__Exercise__:
Reproduce every line of the listing as written, apart from the pictures.

__Contour annotation records__:
:::
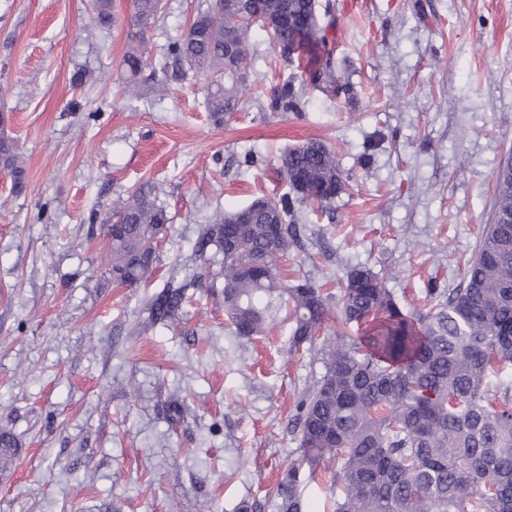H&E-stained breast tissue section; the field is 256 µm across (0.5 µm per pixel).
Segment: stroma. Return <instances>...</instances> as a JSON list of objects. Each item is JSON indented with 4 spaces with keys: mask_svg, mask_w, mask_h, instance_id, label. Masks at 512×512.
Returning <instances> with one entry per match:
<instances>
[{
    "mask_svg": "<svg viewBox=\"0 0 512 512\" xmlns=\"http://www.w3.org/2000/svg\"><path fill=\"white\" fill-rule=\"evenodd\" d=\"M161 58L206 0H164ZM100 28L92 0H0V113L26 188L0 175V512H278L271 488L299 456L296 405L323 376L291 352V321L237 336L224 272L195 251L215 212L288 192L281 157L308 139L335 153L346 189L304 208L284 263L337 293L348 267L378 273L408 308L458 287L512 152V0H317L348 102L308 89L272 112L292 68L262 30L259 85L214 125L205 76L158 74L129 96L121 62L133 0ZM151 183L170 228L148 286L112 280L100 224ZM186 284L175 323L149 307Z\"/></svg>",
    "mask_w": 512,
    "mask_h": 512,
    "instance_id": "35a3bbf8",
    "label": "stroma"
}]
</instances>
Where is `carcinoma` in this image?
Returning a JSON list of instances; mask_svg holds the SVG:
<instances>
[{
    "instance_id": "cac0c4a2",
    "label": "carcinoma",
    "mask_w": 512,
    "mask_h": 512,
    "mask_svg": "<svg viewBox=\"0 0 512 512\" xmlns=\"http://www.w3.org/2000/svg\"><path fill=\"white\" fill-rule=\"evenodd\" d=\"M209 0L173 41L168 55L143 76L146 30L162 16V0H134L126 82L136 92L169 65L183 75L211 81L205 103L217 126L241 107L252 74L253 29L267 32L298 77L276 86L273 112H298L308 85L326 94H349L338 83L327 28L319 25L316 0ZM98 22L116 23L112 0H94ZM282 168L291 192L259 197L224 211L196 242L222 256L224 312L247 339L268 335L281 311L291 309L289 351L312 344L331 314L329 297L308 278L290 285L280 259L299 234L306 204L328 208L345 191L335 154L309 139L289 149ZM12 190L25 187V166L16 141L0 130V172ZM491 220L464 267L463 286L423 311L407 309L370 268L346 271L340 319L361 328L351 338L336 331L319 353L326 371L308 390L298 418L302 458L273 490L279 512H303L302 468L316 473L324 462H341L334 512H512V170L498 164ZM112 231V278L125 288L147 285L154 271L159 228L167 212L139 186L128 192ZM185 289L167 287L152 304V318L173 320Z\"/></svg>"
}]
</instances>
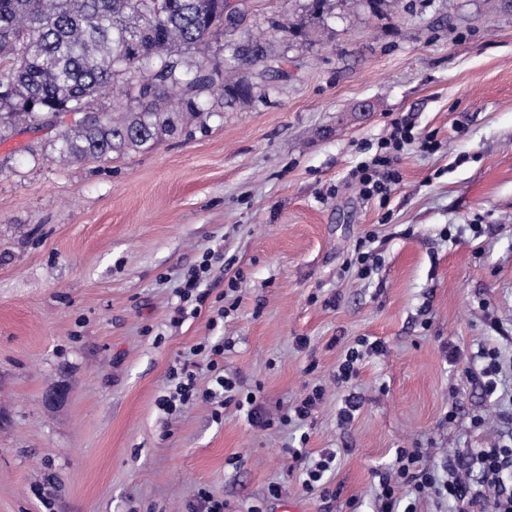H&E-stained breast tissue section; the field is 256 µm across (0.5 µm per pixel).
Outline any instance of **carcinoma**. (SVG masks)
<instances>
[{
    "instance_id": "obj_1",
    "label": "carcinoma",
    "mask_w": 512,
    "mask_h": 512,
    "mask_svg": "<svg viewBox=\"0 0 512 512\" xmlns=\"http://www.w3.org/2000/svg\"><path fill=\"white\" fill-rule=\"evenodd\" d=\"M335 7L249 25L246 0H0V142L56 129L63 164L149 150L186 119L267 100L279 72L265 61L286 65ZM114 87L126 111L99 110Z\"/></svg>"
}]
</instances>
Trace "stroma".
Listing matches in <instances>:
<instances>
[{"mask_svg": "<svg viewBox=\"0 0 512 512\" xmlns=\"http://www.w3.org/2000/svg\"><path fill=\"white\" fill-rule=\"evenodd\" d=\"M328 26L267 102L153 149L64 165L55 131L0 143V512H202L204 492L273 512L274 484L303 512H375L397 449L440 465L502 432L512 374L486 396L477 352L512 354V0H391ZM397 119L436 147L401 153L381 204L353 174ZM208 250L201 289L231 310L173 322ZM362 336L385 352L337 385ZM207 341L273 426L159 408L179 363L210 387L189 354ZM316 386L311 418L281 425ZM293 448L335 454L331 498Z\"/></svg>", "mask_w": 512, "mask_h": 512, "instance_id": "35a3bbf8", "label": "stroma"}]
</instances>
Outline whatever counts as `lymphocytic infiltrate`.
:::
__Response to the task__:
H&E-stained breast tissue section; the field is 256 µm across (0.5 µm per pixel).
Segment: stroma. Return <instances>...</instances> as a JSON list of objects. Each item is JSON indented with 4 spaces with keys: mask_svg, mask_w, mask_h, instance_id, label. Masks at 512×512.
Returning <instances> with one entry per match:
<instances>
[{
    "mask_svg": "<svg viewBox=\"0 0 512 512\" xmlns=\"http://www.w3.org/2000/svg\"><path fill=\"white\" fill-rule=\"evenodd\" d=\"M161 58L206 0H164ZM100 28L92 0H0V113L26 188L0 175V512H278L271 488L299 456L296 405L323 376L291 352V321L237 336L224 272L195 251L215 212L288 192L281 157L308 139L335 153L346 189L304 208L284 263L337 293L348 267L378 273L408 308L458 287L512 152V0H317L348 102L308 89L272 112L292 68L262 30L259 85L214 125L205 76L158 74L129 96L121 62L133 0ZM151 183L170 228L148 286L112 280L100 224ZM186 284L175 323L149 307Z\"/></svg>",
    "mask_w": 512,
    "mask_h": 512,
    "instance_id": "35a3bbf8",
    "label": "stroma"
}]
</instances>
Where is `carcinoma` in this image?
Returning a JSON list of instances; mask_svg holds the SVG:
<instances>
[{
    "instance_id": "cac0c4a2",
    "label": "carcinoma",
    "mask_w": 512,
    "mask_h": 512,
    "mask_svg": "<svg viewBox=\"0 0 512 512\" xmlns=\"http://www.w3.org/2000/svg\"><path fill=\"white\" fill-rule=\"evenodd\" d=\"M209 0L173 41L168 55L143 76L146 30L162 16V0H134L126 82L136 92L169 65L183 75L211 81L205 103L217 126L241 107L252 74L253 29L267 32L298 77L276 86L273 112H298L308 85L326 94H349L338 83L327 28L319 25L316 0ZM98 22L116 23L112 0H94ZM282 168L291 192L259 197L224 211L196 242L222 256L224 312L247 339L268 335L281 311L291 309L289 351L312 344L331 314L329 297L308 278L290 285L280 259L299 234L306 204L328 208L345 191L335 154L309 139L289 149ZM12 190L25 187V166L16 141L0 130V172ZM491 220L464 267L463 286L423 311L407 309L370 268L346 271L340 319L361 328L351 338L336 331L319 353L326 371L308 390L298 418L302 458L273 490L279 512H303L302 468L316 473L324 462H341L334 512H512V170L498 164ZM112 231V278L125 288L147 285L154 271L159 228L167 212L139 186L128 192ZM185 289L167 287L152 304V318L173 320Z\"/></svg>"
}]
</instances>
H&E-stained breast tissue section; the field is 256 µm across (0.5 µm per pixel).
Outline any instance of **carcinoma**. (SVG masks)
<instances>
[{
    "instance_id": "obj_1",
    "label": "carcinoma",
    "mask_w": 512,
    "mask_h": 512,
    "mask_svg": "<svg viewBox=\"0 0 512 512\" xmlns=\"http://www.w3.org/2000/svg\"><path fill=\"white\" fill-rule=\"evenodd\" d=\"M335 7L249 25L246 0H0V142L56 129L63 164L149 150L186 119L267 100L279 72L265 61L286 65ZM114 87L126 111L99 110Z\"/></svg>"
}]
</instances>
Trace "stroma".
Listing matches in <instances>:
<instances>
[{"mask_svg": "<svg viewBox=\"0 0 512 512\" xmlns=\"http://www.w3.org/2000/svg\"><path fill=\"white\" fill-rule=\"evenodd\" d=\"M328 26L267 102L153 149L64 165L55 131L0 143V512H202L204 492L273 512L274 484L303 512H375L397 449L440 465L502 432L512 374L486 396L477 352L512 354V0H391ZM397 119L436 147L401 153L381 204L353 174ZM208 250L201 289L231 310L173 322ZM362 336L385 352L337 385ZM207 341L273 426L159 408L179 363L210 387L189 354ZM316 386L311 418L281 425ZM293 448L335 454L331 498Z\"/></svg>", "mask_w": 512, "mask_h": 512, "instance_id": "35a3bbf8", "label": "stroma"}]
</instances>
Outline whatever counts as `lymphocytic infiltrate`.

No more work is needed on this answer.